Your task is to return the line containing "yellow square: (259, 40) -> (386, 135), moved" and each line after it through the end of the entries, exactly, with no other lines.

> Provided entries
'''
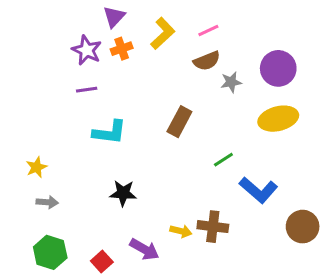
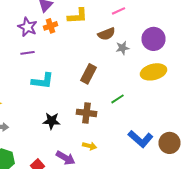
pink line: (208, 30) -> (118, 11), moved
yellow L-shape: (163, 33) -> (78, 16), turned 40
blue L-shape: (258, 190) -> (140, 139), moved
brown cross: (213, 227) -> (86, 113), moved

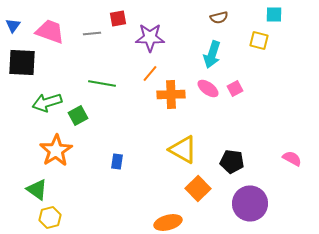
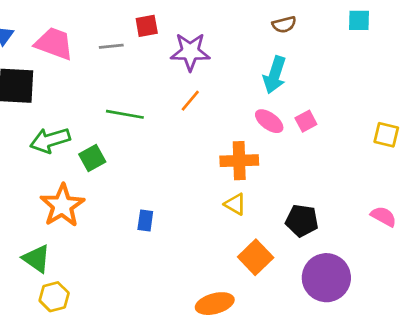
yellow square: (259, 40) -> (386, 135), moved
orange cross: (171, 94) -> (239, 161), moved
yellow triangle: (183, 150) -> (235, 204), size x0.6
'''
> Written answer
yellow square: (259, 40) -> (386, 135), moved
orange cross: (171, 94) -> (239, 161), moved
yellow triangle: (183, 150) -> (235, 204), size x0.6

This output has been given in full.